• **What needs to be done**
When you reach the line with "blue glasses: [398,300,455,356]" in the listing below, transcribe it and each line after it up to and including the line with "grey glasses: [313,291,367,335]", exactly and with nothing else.

• **Information**
-*-

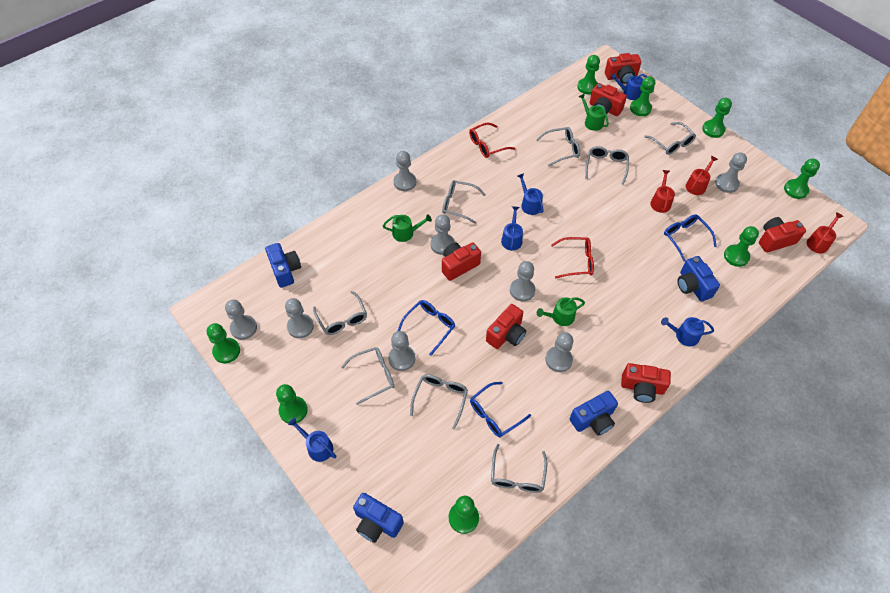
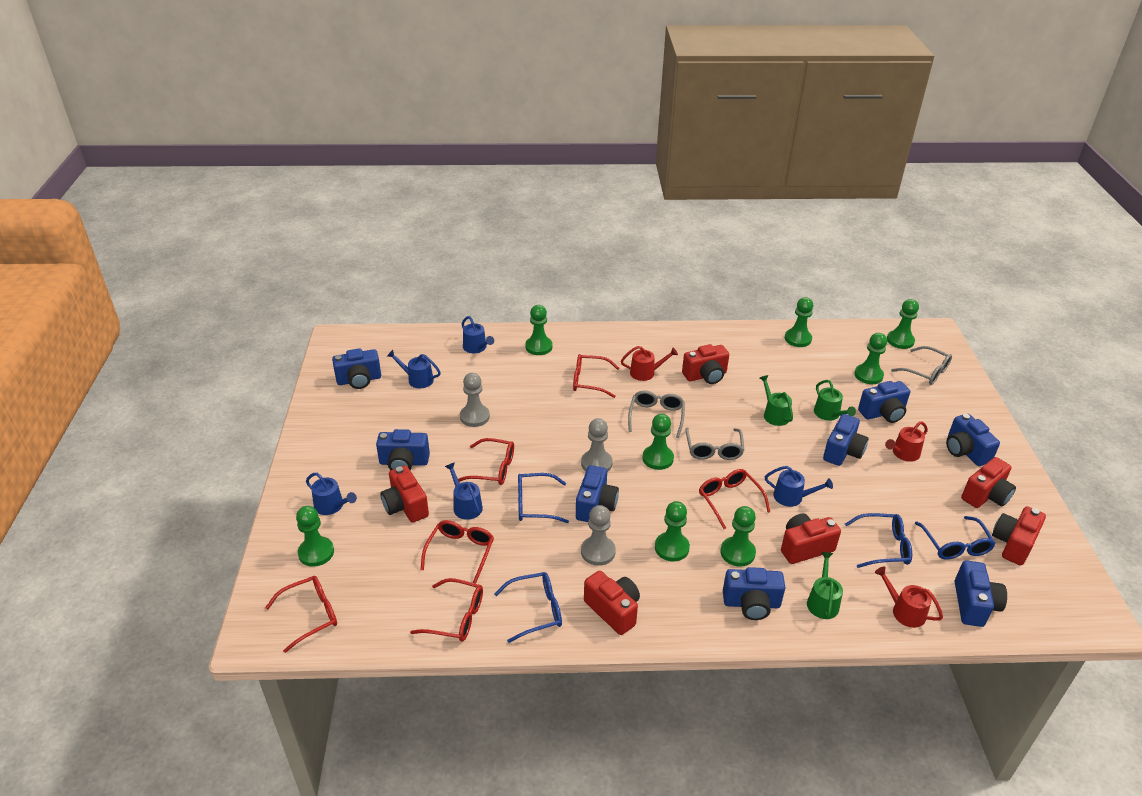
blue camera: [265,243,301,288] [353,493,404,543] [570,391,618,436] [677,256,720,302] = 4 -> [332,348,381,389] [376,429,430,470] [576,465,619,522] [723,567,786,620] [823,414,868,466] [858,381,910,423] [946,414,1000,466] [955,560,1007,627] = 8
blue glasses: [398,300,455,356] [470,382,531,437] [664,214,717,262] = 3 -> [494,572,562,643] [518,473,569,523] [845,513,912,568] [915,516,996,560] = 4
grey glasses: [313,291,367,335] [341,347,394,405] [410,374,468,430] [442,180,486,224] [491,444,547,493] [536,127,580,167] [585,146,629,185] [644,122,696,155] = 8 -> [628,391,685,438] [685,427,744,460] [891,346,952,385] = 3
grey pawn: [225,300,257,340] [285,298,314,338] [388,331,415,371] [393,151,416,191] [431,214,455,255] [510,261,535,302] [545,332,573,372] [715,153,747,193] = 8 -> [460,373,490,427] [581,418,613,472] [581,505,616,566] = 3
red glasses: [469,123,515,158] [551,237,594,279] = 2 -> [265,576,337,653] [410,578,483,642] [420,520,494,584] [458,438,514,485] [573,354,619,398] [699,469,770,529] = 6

-*-

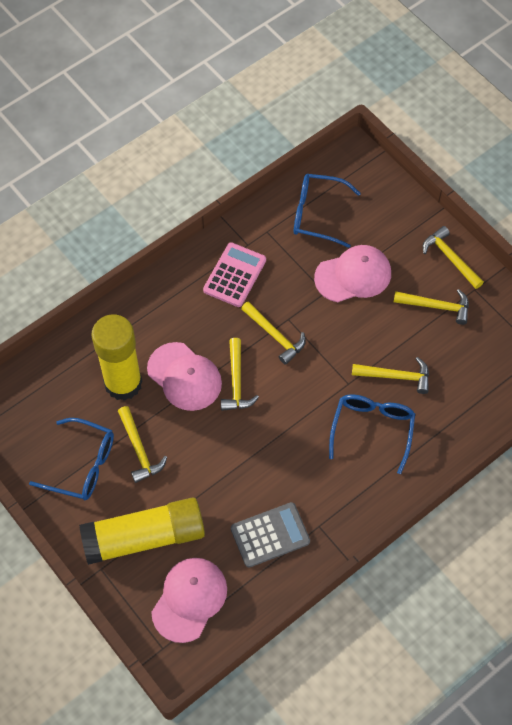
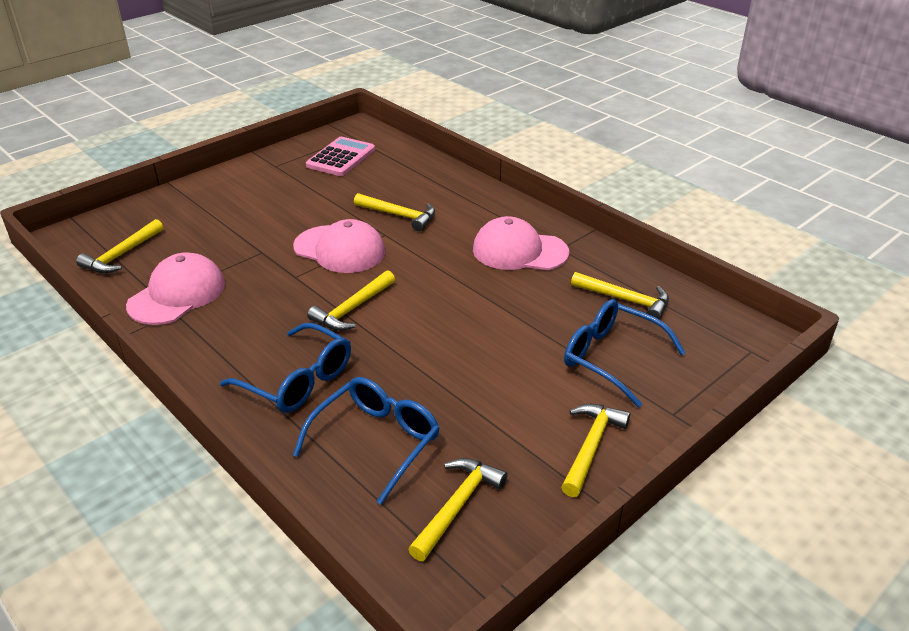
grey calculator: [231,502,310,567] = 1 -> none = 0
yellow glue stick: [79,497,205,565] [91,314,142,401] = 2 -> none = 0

-*-

• **Completed exercise**
blue glasses: [398,300,455,356] [470,382,531,437] [664,214,717,262] = 3 -> [494,572,562,643] [518,473,569,523] [845,513,912,568] [915,516,996,560] = 4
grey glasses: [313,291,367,335] [341,347,394,405] [410,374,468,430] [442,180,486,224] [491,444,547,493] [536,127,580,167] [585,146,629,185] [644,122,696,155] = 8 -> [628,391,685,438] [685,427,744,460] [891,346,952,385] = 3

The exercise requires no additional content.